* **EXERCISE OBJECTIVE**:
Set down all of the data that follows word for word, without the images.

Collected data
########
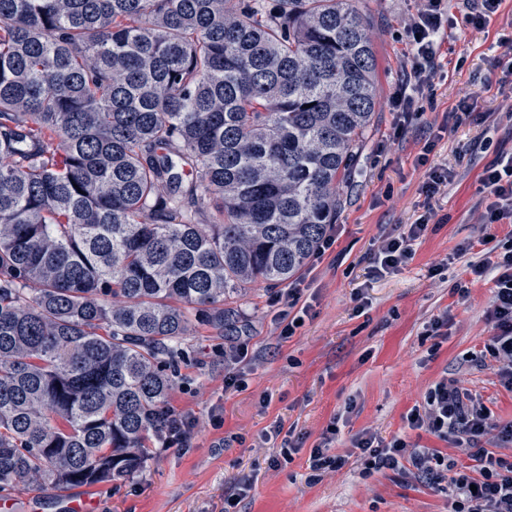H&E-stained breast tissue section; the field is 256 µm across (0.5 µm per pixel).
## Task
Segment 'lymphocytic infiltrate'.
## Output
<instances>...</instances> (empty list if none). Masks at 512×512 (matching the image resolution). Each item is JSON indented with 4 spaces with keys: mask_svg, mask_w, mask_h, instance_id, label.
I'll return each instance as SVG.
<instances>
[{
    "mask_svg": "<svg viewBox=\"0 0 512 512\" xmlns=\"http://www.w3.org/2000/svg\"><path fill=\"white\" fill-rule=\"evenodd\" d=\"M466 3L465 20L472 27L485 29L497 21L506 27L493 66L512 77V18H503L502 0ZM451 26L447 0H417L415 14L404 25L410 67L389 100L397 135L405 134L417 112L415 93L431 84L440 67V42ZM479 184L486 199L477 219V242L482 245L489 226L512 225V154L498 156L486 166ZM434 217L433 210H426L406 230L381 235L371 257L372 276H385L411 260L415 245ZM468 267L475 280L488 278L493 283L485 310L491 335L476 362L490 365L501 385L512 391V232L507 234L502 252L484 253ZM406 420L410 428L425 430L464 449L468 464L458 465L434 448H420L401 438L387 442L366 431L353 440L363 474L391 470L431 484H447L451 512H512V459L500 453L504 444L512 443V421H496L492 411L474 401L467 389L445 379L430 388L424 402L414 406Z\"/></svg>",
    "mask_w": 512,
    "mask_h": 512,
    "instance_id": "1",
    "label": "lymphocytic infiltrate"
}]
</instances>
########
* **SOLUTION BELOW**:
H&E-stained breast tissue section; the field is 256 µm across (0.5 µm per pixel).
## Task
Segment 'lymphocytic infiltrate'.
## Output
<instances>...</instances> (empty list if none). Masks at 512×512 (matching the image resolution). Each item is JSON indented with 4 spaces with keys: mask_svg, mask_w, mask_h, instance_id, label.
I'll return each instance as SVG.
<instances>
[{
    "mask_svg": "<svg viewBox=\"0 0 512 512\" xmlns=\"http://www.w3.org/2000/svg\"><path fill=\"white\" fill-rule=\"evenodd\" d=\"M466 3L465 20L472 27L485 29L497 21L506 27L493 66L512 77V18H503L502 0ZM451 26L447 0H417L415 14L404 25L410 67L389 100L397 135L405 134L417 112L415 93L431 84L440 67V42ZM479 184L486 199L477 219V242L482 245L489 226L512 225V154L498 156L486 166ZM434 217L433 210H426L406 230L381 235L371 257L372 276H385L411 260L415 245ZM468 267L475 280L488 278L493 283L485 310L491 335L476 362L490 365L501 385L512 391V232L507 234L502 252L484 253ZM406 420L410 428L425 430L464 449L468 464L458 465L434 448H420L401 438L387 442L366 431L353 440L363 474L391 470L431 484H447L451 512H512V459L500 453L504 444L512 443V421H496L492 411L474 401L467 389L445 379L430 388L424 402L414 406Z\"/></svg>",
    "mask_w": 512,
    "mask_h": 512,
    "instance_id": "1",
    "label": "lymphocytic infiltrate"
}]
</instances>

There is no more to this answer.